**CONSIGNA:**
Selecciona y copia todas las líneas del listado siguiente que contengan la cadena «italic». Distingue entre mayúsculas y minúsculas.

[Elementos del conjunto de datos]
+++

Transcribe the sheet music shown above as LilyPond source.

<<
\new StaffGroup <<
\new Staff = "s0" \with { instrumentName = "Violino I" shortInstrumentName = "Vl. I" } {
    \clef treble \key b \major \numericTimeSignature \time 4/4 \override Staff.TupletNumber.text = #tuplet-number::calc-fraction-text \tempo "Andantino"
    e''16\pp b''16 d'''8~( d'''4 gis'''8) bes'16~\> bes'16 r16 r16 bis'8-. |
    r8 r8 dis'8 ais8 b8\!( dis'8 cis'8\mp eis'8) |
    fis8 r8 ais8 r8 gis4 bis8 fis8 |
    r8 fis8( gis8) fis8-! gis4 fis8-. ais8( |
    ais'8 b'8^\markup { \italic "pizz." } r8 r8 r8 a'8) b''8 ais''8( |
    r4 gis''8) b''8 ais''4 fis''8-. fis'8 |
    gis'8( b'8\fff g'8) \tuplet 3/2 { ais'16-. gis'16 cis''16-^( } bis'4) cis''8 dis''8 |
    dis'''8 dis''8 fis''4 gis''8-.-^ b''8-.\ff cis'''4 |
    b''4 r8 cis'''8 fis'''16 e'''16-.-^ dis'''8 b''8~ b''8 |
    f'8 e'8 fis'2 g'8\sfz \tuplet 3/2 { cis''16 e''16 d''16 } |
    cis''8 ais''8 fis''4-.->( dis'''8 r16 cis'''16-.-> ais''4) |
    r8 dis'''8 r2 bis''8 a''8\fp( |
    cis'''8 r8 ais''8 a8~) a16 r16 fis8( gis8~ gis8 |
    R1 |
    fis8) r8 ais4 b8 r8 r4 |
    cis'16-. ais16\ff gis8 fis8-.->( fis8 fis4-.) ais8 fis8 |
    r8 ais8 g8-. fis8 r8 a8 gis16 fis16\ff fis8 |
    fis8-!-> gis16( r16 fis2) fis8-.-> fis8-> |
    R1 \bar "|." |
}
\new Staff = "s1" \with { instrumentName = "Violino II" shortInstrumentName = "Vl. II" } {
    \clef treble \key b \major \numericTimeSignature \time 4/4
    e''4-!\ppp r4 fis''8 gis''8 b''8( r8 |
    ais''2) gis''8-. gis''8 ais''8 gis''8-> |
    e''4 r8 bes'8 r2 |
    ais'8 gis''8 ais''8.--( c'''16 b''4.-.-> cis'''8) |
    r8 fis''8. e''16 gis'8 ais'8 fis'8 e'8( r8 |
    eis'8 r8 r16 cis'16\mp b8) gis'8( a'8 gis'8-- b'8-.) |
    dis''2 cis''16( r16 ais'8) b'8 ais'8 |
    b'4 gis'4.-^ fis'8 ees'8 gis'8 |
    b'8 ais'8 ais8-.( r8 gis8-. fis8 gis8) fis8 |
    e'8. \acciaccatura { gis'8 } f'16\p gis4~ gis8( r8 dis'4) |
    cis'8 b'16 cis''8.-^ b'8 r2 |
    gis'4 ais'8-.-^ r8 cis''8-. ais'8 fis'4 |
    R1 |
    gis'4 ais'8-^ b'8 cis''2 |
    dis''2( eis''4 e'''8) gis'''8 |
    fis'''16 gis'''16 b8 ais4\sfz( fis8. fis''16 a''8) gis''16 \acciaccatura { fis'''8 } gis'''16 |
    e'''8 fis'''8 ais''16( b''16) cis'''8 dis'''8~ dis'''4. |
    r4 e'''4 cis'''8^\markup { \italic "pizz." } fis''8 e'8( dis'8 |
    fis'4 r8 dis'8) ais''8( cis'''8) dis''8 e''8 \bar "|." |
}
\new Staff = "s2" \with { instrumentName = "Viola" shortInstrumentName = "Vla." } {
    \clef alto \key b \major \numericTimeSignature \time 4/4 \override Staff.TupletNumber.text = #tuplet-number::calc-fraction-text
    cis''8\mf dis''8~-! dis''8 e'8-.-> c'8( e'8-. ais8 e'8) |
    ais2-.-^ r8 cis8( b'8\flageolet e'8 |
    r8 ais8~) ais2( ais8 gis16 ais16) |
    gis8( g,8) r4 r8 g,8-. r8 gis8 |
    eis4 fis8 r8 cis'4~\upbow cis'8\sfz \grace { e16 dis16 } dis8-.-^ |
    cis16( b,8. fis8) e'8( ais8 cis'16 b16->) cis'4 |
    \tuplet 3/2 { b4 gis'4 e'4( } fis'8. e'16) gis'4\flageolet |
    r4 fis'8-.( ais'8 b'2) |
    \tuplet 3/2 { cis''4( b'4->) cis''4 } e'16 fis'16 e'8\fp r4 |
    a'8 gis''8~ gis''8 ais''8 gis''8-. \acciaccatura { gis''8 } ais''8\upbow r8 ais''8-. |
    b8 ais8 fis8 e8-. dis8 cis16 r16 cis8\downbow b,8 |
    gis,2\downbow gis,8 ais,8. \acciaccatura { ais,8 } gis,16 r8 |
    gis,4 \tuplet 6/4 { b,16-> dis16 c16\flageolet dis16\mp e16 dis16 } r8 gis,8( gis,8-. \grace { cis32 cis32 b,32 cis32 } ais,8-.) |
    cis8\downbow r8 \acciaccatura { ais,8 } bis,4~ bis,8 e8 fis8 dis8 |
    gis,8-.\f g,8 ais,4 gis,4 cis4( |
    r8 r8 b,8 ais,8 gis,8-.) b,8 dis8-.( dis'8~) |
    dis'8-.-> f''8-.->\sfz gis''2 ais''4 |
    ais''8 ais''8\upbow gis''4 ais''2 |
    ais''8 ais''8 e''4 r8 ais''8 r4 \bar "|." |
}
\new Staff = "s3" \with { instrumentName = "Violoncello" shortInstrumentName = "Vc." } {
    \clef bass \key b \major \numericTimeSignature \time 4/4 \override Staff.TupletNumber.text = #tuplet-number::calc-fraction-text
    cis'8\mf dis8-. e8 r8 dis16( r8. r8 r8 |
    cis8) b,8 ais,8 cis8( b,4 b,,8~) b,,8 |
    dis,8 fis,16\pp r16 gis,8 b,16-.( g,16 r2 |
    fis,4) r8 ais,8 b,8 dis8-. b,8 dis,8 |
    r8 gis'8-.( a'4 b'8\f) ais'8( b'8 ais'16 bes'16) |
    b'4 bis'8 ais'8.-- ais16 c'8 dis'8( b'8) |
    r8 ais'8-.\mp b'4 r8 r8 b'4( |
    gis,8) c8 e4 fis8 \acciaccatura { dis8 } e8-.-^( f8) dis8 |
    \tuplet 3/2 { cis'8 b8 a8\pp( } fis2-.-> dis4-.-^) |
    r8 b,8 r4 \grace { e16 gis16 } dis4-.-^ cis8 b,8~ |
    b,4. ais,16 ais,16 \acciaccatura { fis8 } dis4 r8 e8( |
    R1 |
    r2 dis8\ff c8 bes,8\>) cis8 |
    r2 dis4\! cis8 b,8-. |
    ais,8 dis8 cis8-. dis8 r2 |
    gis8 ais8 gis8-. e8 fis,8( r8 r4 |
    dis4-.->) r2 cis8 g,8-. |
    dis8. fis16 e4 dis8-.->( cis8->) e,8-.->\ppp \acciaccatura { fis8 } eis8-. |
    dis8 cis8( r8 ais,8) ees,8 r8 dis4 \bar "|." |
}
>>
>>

+++

**SOLUCIÓN DEL EJERCICIO:**
    ais'8 b'8^\markup { \italic "pizz." } r8 r8 r8 a'8) b''8 ais''8( |
    r4 e'''4 cis'''8^\markup { \italic "pizz." } fis''8 e'8( dis'8 |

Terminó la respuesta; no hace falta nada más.